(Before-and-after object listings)
━━━

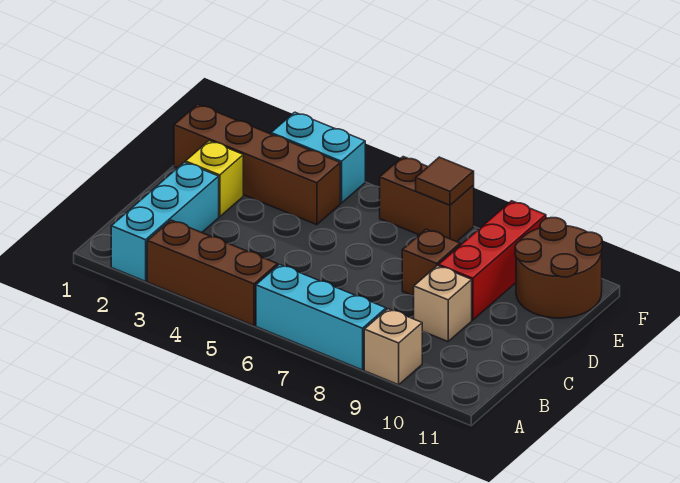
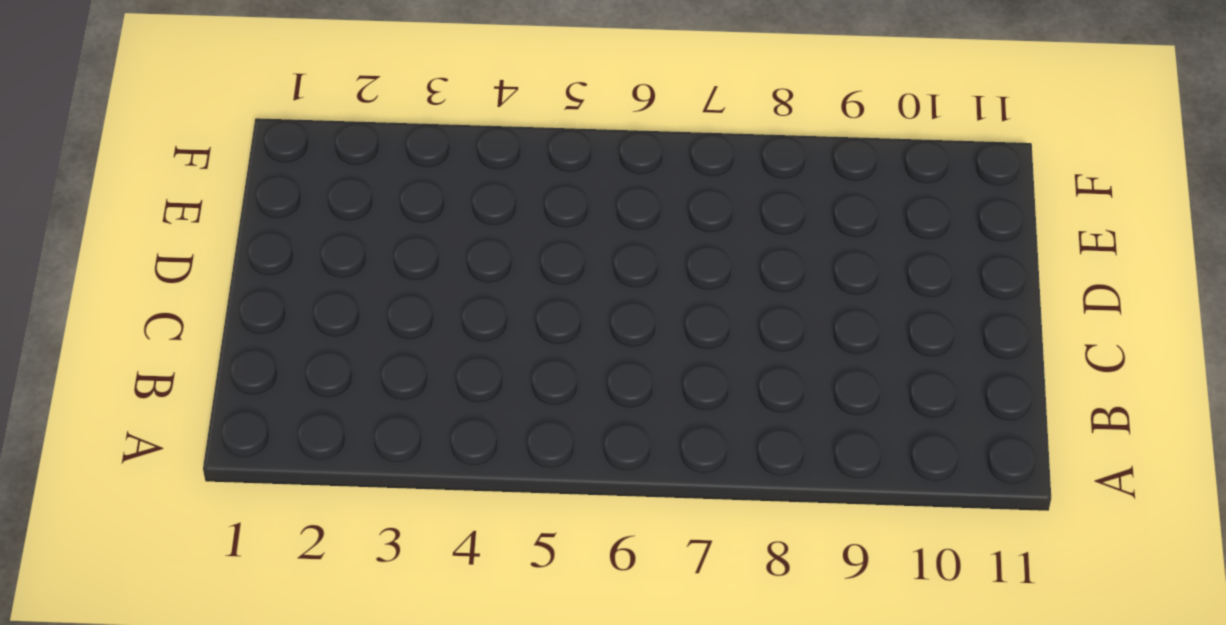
none -> cyan brick A2:C2 level 1
none -> brown brick A3:A5 level 1
none -> cyan brick A6:A8 level 1

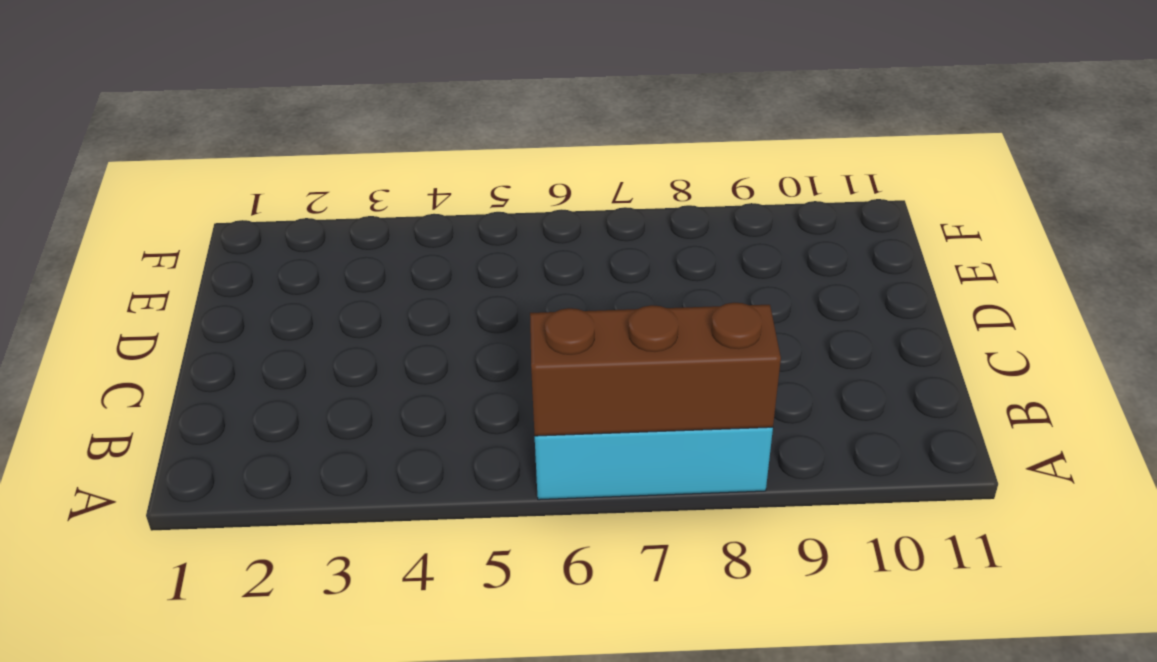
brown brick A6:A8 level 2 -> brown brick A3:A5 level 1
none -> cyan brick A2:C2 level 1
none -> tan brick A9 level 1
none -> tan brick C9 level 1

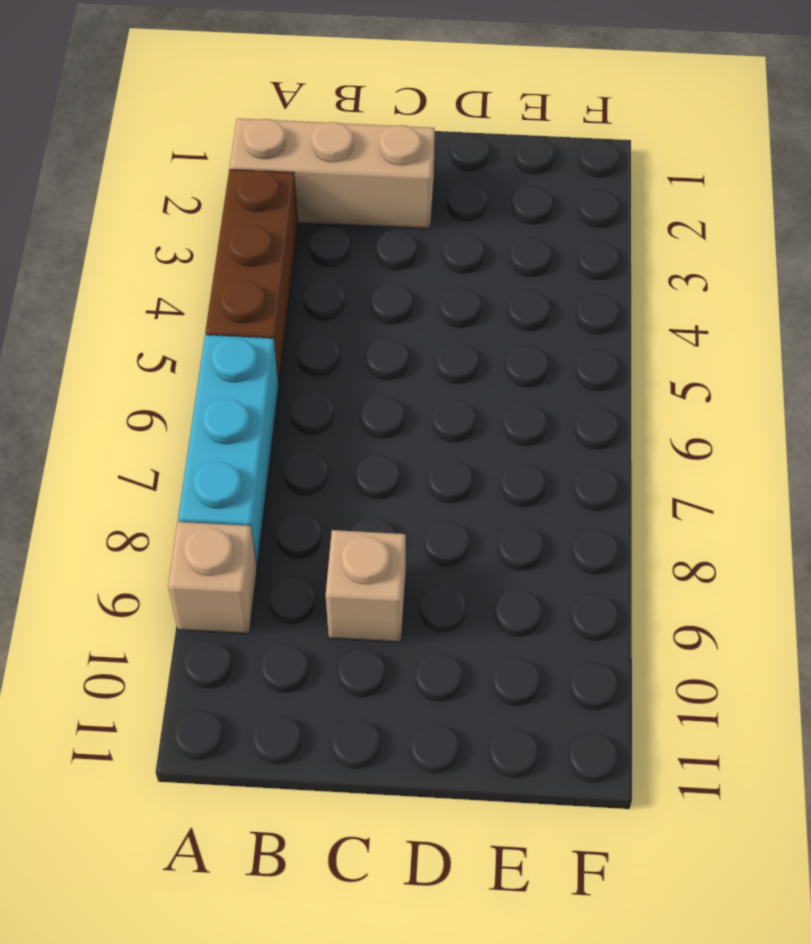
tan brick A2:C2 level 1 -> cyan brick A2:C2 level 1
none -> yellow brick D2 level 1
none -> brown brick D8 level 1
none -> red brick D9:F9 level 1

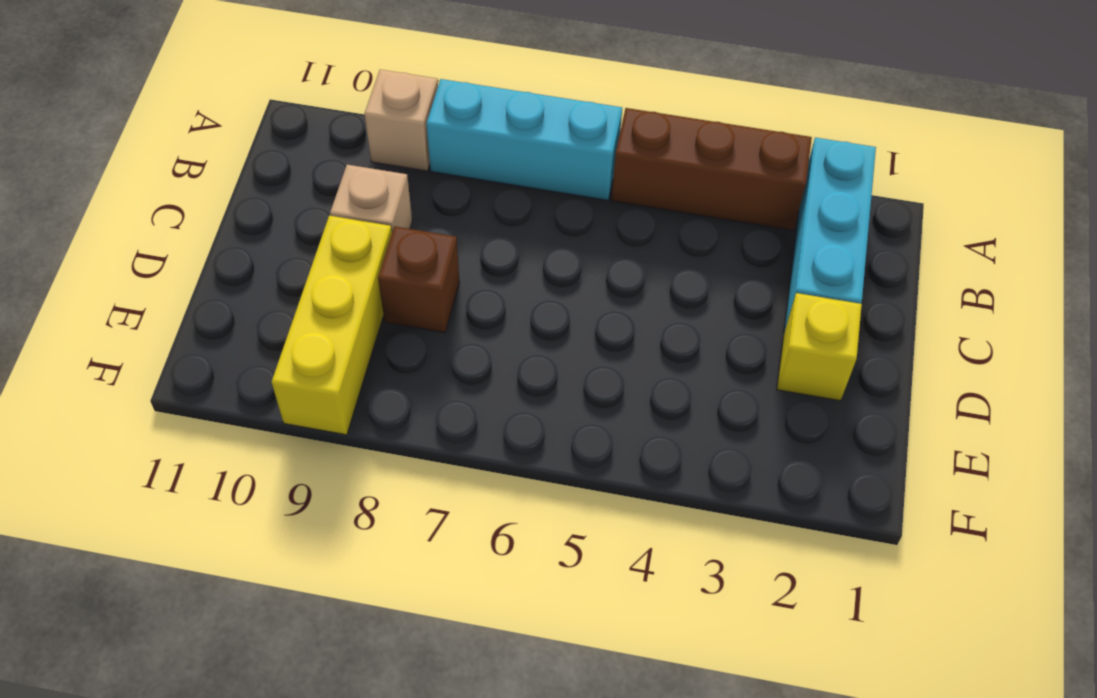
yellow brick D9:F9 level 1 -> red brick D9:F9 level 1
none -> brown brick E1:E4 level 1
none -> brown round brick E10:F11 level 1
none -> cyan brick F3:F4 level 1

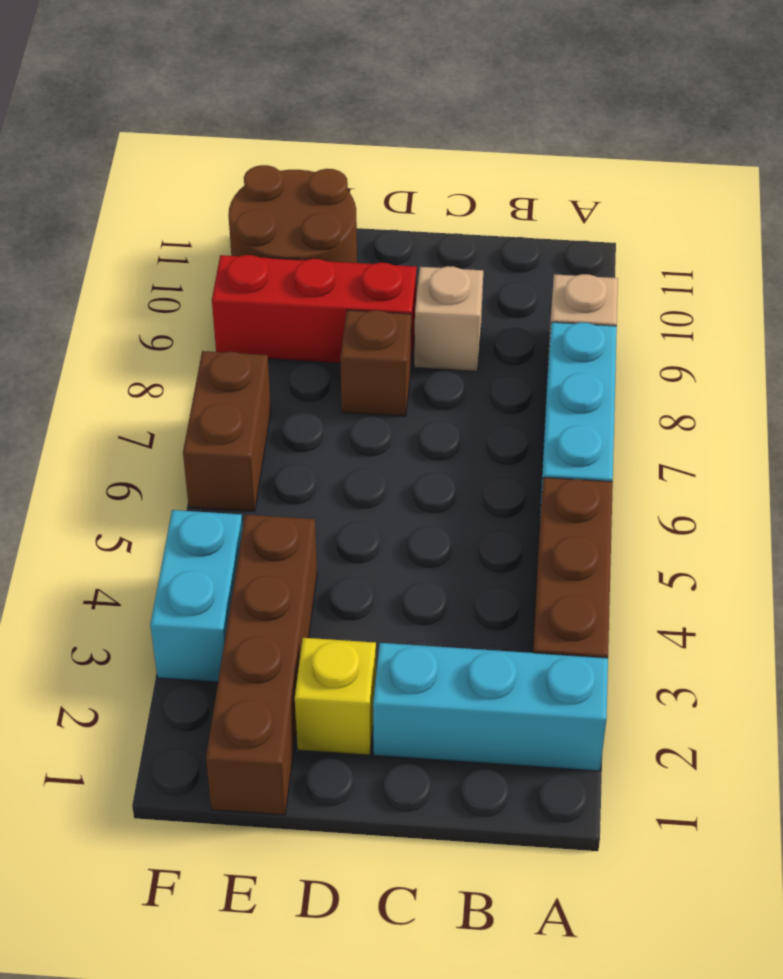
none -> brown tile F7 level 2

━━━

§ **Exercise**
Pictures stay out. Return exactly the lines from the one with "brown brick A6:A8" through the last line of the data.

§ **Exercise response**
brown brick A6:A8 level 2 -> brown brick A3:A5 level 1
none -> cyan brick A2:C2 level 1
none -> tan brick A9 level 1
none -> tan brick C9 level 1

tan brick A2:C2 level 1 -> cyan brick A2:C2 level 1
none -> yellow brick D2 level 1
none -> brown brick D8 level 1
none -> red brick D9:F9 level 1

yellow brick D9:F9 level 1 -> red brick D9:F9 level 1
none -> brown brick E1:E4 level 1
none -> brown round brick E10:F11 level 1
none -> cyan brick F3:F4 level 1

none -> brown tile F7 level 2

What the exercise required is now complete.